### WHAT TO DO
In the records below, find the line that contains "R1: 47k (GND, U2/in+) -> 10k (GND, U2/in+)", then write out that line and each one after it exactly, up to and including the last.

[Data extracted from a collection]
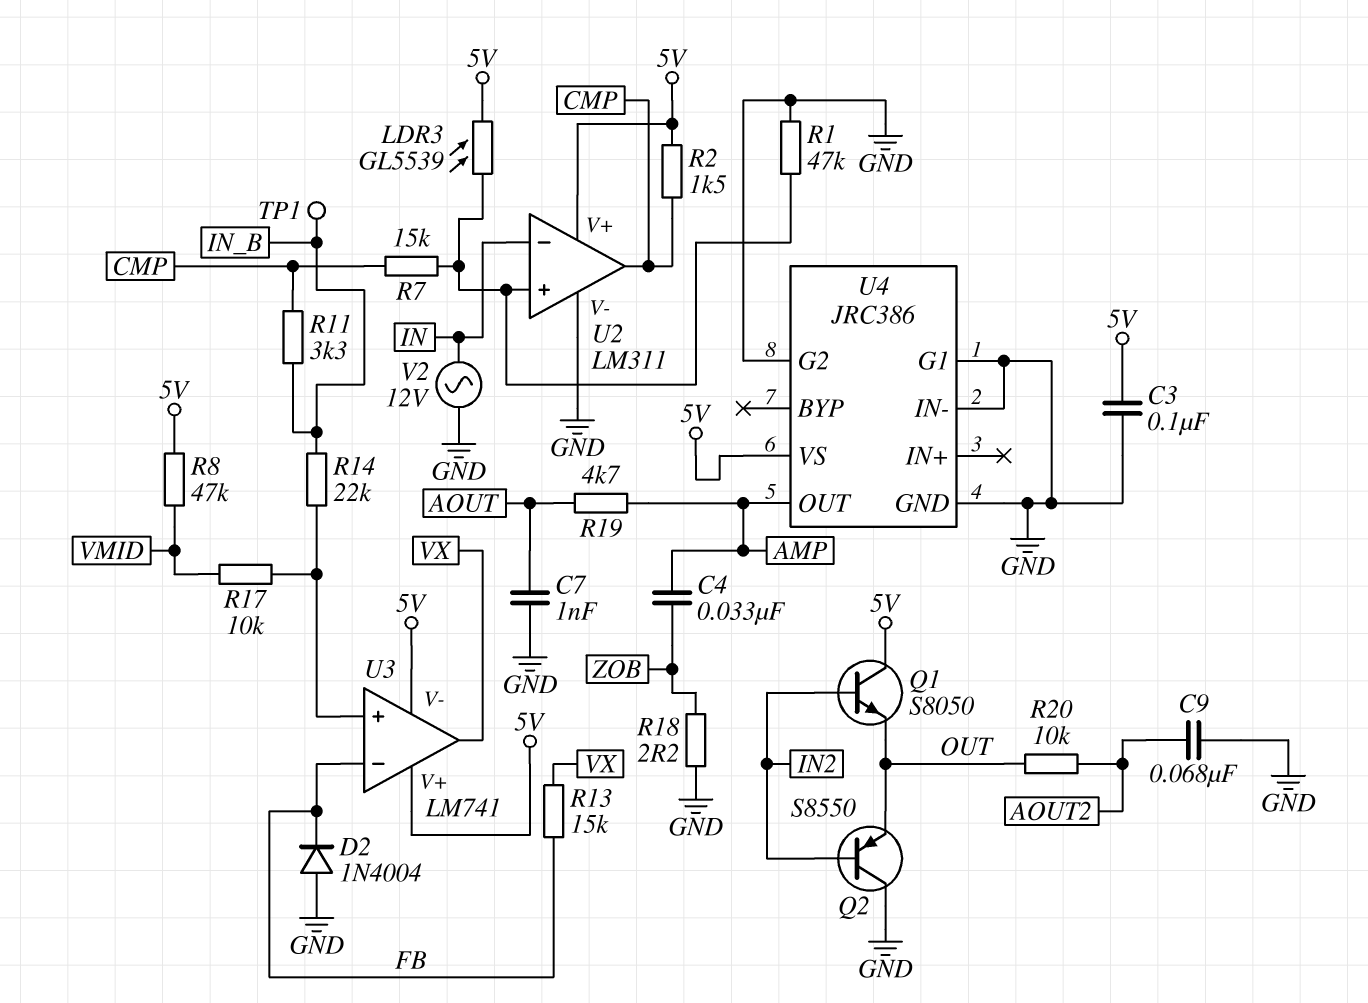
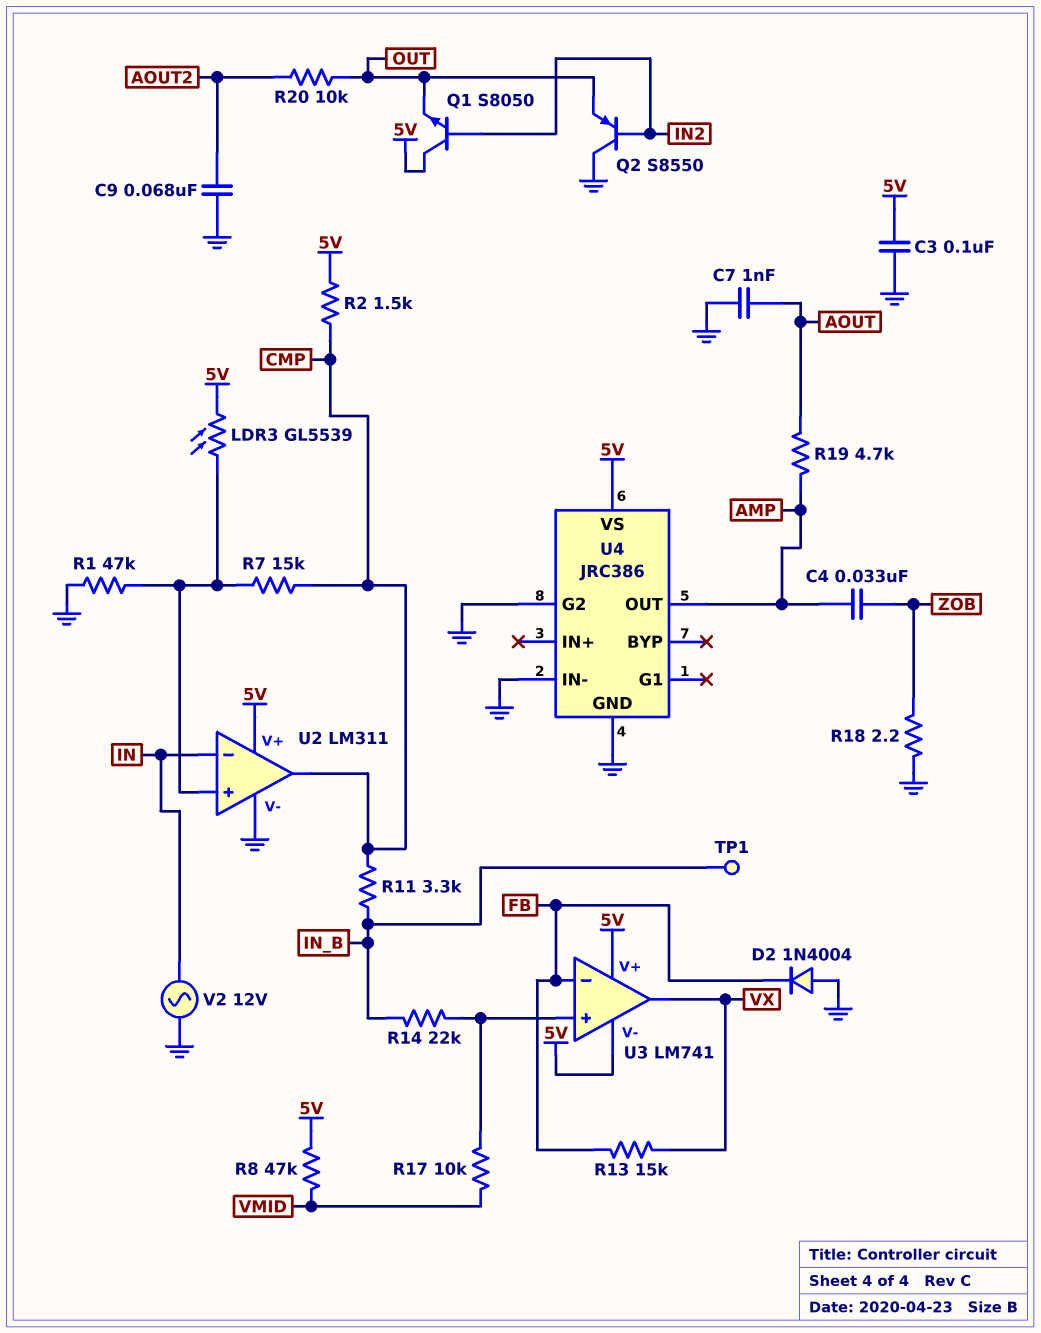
U4 pin G1: GND -> none

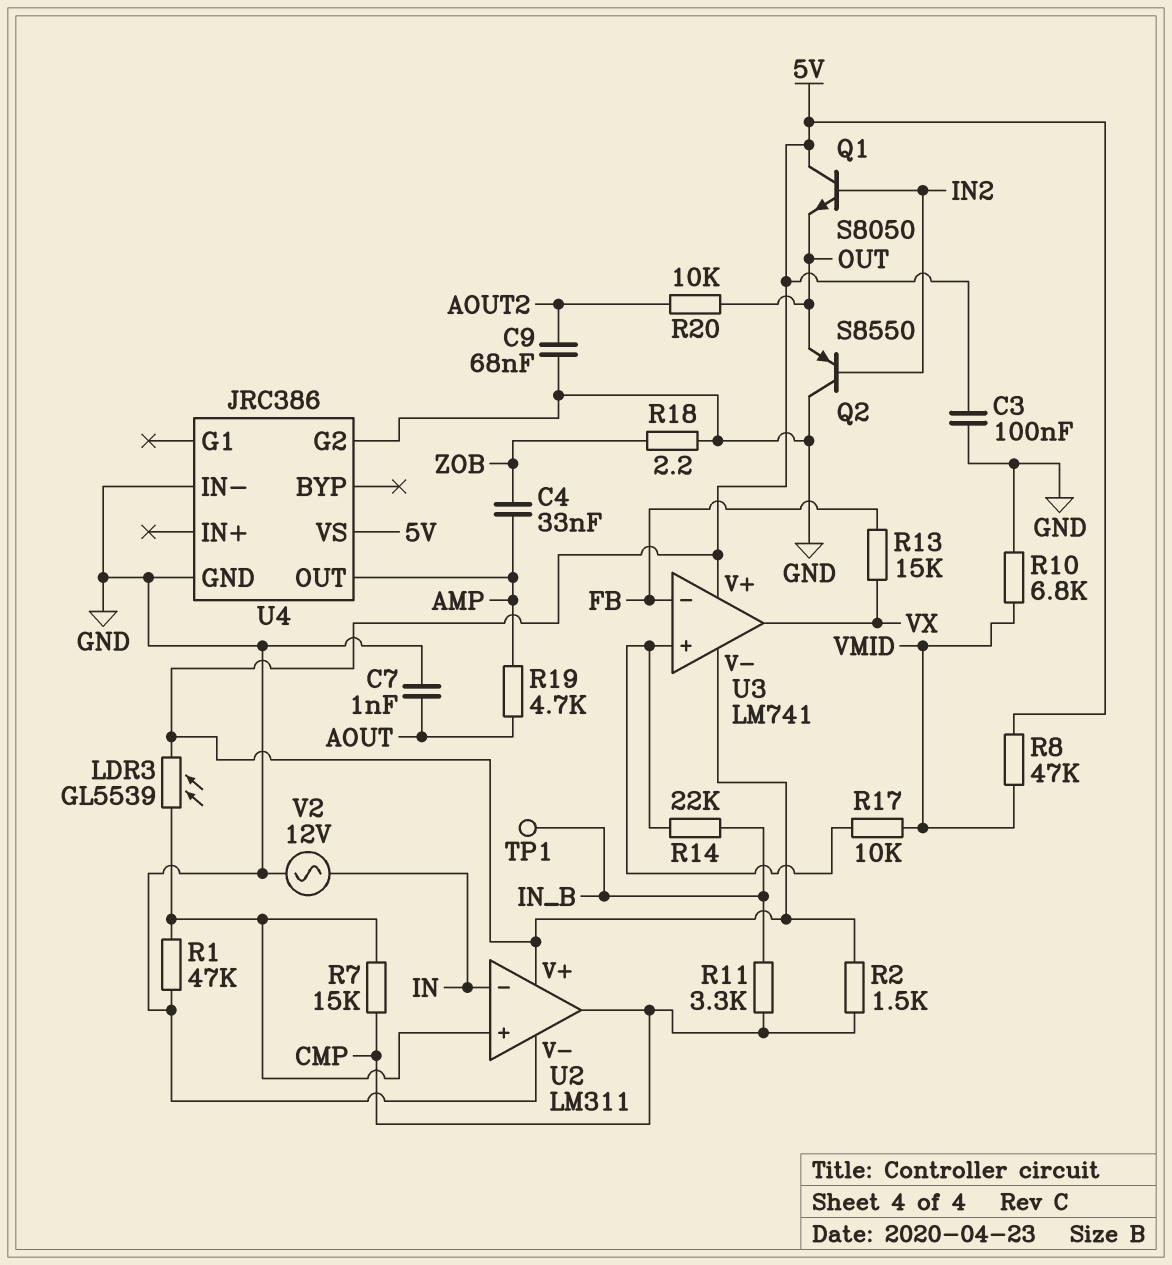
D2: diode 1N4004 (A GND, K FB) -> none
R10: none -> 6.8k (GND, VMID)

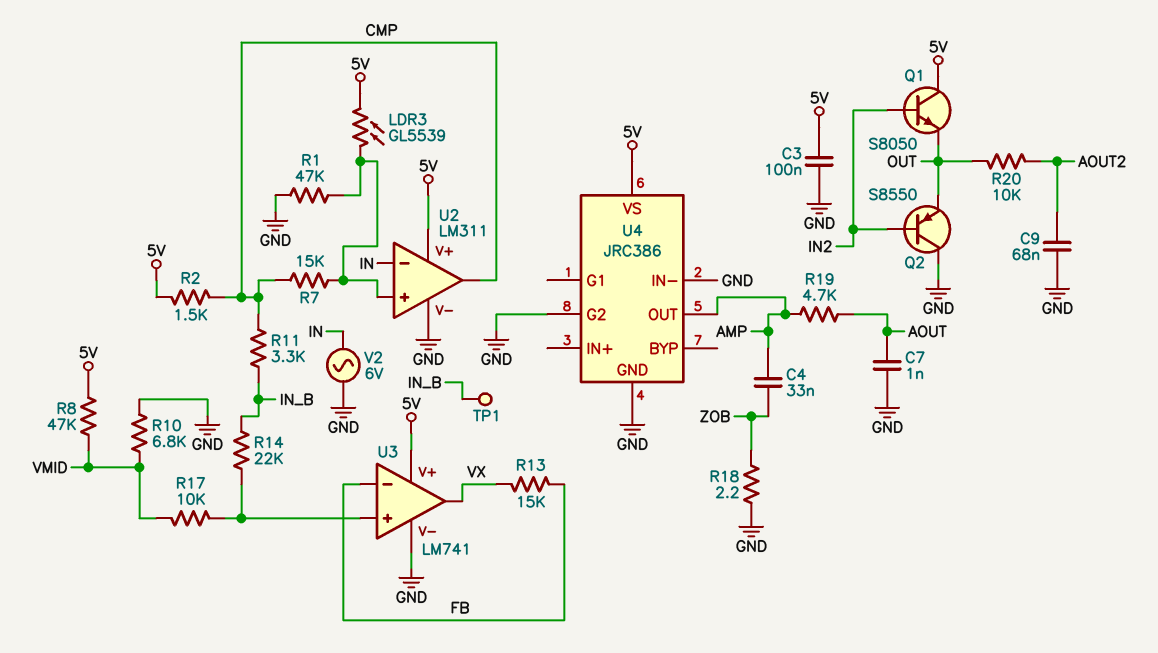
U3 pin V-: 5V -> GND
V2: AC 12V (GND, IN) -> AC 6V (GND, IN)

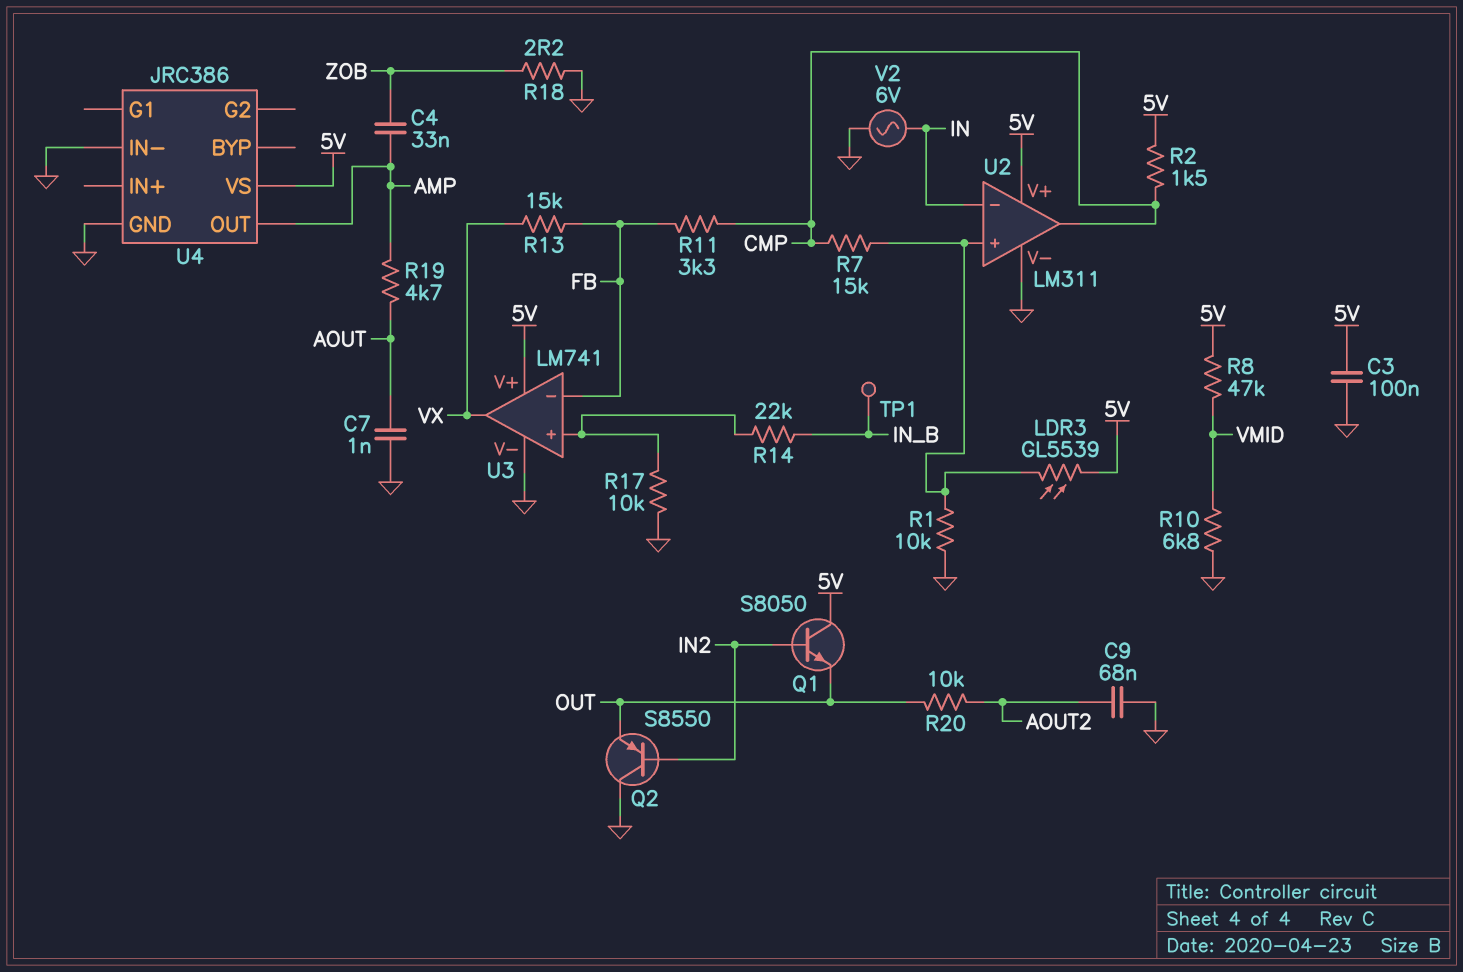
R1: 47k (GND, U2/in+) -> 10k (GND, U2/in+)
R11: 3.3k (CMP, IN_B) -> 3.3k (CMP, FB)
R17: 10k (U3/in+, VMID) -> 10k (GND, U3/in+)
U4 pin G2: GND -> none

### OUTPUT BELOW
R1: 47k (GND, U2/in+) -> 10k (GND, U2/in+)
R11: 3.3k (CMP, IN_B) -> 3.3k (CMP, FB)
R17: 10k (U3/in+, VMID) -> 10k (GND, U3/in+)
U4 pin G2: GND -> none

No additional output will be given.